WORK INSTRUCTION
Please quote exactly the lines below from the line containing "old: red rafuvul" to the line containing "first_place: [217, 231, 276, 282]", both lines included, and nothing else.

Object transformation records
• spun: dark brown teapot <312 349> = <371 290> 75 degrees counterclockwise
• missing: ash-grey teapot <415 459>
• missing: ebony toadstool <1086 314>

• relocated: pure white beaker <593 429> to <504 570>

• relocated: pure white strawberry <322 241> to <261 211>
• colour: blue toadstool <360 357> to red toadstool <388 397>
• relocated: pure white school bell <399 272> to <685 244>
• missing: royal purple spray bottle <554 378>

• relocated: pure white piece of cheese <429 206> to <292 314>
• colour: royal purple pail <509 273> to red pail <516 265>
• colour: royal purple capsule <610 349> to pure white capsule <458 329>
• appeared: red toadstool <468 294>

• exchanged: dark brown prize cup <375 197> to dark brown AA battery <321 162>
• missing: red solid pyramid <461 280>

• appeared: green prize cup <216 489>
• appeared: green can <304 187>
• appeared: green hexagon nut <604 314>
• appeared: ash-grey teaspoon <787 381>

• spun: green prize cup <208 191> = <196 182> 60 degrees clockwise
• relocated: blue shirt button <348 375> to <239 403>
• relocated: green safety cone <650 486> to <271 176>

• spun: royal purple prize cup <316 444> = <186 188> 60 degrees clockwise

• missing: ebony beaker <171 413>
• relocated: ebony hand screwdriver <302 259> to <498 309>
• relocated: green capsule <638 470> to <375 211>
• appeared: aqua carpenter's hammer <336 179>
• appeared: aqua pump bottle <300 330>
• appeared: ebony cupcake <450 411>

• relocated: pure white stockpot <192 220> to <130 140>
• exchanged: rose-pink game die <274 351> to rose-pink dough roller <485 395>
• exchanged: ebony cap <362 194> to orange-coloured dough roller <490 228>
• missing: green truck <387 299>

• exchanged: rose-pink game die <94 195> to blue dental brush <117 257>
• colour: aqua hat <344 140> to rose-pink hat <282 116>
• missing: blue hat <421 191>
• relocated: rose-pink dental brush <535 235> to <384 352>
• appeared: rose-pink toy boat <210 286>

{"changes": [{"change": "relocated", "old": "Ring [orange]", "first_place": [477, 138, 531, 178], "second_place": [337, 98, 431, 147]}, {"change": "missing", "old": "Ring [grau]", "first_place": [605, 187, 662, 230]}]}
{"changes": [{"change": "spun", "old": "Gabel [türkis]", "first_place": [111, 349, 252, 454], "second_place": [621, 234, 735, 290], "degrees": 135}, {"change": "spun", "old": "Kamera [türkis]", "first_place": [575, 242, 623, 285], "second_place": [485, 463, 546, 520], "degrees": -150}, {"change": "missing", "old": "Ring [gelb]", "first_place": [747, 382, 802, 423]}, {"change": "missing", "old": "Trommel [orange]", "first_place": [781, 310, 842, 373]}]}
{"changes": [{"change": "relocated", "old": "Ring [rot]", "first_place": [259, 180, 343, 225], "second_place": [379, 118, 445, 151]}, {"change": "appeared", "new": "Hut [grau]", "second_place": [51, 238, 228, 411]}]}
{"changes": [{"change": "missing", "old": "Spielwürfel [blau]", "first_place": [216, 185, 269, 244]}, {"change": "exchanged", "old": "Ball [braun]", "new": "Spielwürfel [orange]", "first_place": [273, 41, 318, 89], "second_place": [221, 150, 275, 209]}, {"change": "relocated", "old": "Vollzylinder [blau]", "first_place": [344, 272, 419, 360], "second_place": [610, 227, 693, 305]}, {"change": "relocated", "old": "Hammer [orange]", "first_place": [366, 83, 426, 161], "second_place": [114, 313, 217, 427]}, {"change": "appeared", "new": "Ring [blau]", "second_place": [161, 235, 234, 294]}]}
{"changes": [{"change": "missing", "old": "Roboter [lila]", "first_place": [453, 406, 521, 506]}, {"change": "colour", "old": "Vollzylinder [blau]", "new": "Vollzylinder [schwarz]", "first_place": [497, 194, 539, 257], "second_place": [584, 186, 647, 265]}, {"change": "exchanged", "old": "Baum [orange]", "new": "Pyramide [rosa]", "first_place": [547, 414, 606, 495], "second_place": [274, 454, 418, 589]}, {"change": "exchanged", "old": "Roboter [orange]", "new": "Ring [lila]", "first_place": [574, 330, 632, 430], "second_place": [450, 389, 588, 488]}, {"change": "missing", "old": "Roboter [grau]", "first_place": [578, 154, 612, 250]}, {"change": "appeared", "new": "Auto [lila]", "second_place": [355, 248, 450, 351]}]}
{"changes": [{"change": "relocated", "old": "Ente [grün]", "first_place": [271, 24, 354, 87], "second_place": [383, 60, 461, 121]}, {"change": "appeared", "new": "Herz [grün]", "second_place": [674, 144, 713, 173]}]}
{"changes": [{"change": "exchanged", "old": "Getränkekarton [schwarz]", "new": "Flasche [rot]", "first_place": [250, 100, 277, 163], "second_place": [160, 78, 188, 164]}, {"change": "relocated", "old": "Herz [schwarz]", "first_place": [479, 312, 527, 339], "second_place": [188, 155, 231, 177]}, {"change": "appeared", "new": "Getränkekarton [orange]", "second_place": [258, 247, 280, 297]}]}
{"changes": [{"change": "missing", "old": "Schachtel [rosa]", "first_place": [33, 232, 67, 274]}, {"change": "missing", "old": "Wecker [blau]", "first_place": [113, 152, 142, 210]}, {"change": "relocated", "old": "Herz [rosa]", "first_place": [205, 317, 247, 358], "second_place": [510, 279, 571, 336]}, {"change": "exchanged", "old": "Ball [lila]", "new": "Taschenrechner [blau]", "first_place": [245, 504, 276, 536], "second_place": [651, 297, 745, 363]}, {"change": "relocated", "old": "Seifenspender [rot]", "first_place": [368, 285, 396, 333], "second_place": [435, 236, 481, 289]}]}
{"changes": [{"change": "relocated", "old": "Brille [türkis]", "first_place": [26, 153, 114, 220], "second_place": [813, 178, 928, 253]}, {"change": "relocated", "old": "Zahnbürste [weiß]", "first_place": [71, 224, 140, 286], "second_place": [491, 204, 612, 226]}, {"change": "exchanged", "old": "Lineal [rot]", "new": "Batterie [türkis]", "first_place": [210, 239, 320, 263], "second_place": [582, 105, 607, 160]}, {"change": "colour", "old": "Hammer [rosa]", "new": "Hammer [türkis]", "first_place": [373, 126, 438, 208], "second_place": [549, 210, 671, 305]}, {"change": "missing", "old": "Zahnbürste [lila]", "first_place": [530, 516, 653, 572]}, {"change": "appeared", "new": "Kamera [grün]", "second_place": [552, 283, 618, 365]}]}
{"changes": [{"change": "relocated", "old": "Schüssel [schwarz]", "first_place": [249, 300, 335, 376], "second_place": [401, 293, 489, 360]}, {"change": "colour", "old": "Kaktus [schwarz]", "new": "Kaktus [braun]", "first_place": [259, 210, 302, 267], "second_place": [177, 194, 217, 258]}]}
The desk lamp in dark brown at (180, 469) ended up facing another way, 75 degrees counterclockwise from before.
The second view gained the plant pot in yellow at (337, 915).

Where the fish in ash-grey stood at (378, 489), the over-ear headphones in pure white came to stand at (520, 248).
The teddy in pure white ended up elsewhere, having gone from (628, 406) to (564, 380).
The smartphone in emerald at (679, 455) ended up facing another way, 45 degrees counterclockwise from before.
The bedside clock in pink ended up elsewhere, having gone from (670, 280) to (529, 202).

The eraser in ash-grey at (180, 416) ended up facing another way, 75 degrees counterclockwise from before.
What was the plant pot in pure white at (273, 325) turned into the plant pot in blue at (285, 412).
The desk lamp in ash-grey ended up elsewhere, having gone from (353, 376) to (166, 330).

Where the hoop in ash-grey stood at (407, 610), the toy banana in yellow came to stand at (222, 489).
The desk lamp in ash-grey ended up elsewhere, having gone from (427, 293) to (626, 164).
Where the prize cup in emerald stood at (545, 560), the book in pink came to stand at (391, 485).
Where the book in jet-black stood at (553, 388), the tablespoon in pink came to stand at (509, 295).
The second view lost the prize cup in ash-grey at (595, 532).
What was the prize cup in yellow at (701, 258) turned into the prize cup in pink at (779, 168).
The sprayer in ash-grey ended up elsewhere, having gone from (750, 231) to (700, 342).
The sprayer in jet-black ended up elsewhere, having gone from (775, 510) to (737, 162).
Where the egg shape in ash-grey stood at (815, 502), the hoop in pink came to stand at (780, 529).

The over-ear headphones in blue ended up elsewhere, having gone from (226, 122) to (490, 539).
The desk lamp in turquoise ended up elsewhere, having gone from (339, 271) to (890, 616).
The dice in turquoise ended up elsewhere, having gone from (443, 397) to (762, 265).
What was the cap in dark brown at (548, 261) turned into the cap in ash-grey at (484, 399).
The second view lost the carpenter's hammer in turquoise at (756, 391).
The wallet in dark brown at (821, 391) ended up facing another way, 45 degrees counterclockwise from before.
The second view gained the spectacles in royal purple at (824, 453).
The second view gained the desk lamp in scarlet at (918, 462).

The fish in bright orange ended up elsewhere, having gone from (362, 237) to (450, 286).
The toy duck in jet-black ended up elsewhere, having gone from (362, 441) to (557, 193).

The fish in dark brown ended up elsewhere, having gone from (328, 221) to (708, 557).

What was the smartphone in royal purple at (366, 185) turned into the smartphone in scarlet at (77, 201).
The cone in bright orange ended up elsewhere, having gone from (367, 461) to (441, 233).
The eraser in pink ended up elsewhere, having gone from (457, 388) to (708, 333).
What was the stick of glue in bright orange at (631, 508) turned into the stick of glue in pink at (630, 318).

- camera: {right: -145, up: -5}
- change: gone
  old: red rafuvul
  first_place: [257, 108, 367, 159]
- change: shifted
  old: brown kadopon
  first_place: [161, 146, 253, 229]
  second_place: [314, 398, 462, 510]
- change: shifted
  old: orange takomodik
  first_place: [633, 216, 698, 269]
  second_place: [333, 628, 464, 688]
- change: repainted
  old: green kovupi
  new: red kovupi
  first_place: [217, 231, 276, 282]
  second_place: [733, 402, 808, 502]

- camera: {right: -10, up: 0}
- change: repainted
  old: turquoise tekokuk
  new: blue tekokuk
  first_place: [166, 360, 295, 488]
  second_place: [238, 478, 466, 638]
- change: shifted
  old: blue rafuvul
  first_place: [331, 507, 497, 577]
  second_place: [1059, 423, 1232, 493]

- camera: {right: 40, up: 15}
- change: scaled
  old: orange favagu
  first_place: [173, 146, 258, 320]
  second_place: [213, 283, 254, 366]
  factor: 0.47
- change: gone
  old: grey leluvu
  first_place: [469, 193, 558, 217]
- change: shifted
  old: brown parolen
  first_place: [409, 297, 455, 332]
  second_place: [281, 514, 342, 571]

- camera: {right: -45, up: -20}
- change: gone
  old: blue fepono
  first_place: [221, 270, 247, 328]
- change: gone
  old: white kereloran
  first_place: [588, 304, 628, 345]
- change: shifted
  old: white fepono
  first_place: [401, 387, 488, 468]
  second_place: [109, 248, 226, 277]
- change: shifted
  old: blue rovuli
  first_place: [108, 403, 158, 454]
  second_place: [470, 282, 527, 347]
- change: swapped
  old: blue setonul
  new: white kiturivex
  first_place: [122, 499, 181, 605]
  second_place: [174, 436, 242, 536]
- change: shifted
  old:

EXERCISE RESPONSE
  old: red rafuvul
  first_place: [257, 108, 367, 159]
- change: shifted
  old: brown kadopon
  first_place: [161, 146, 253, 229]
  second_place: [314, 398, 462, 510]
- change: shifted
  old: orange takomodik
  first_place: [633, 216, 698, 269]
  second_place: [333, 628, 464, 688]
- change: repainted
  old: green kovupi
  new: red kovupi
  first_place: [217, 231, 276, 282]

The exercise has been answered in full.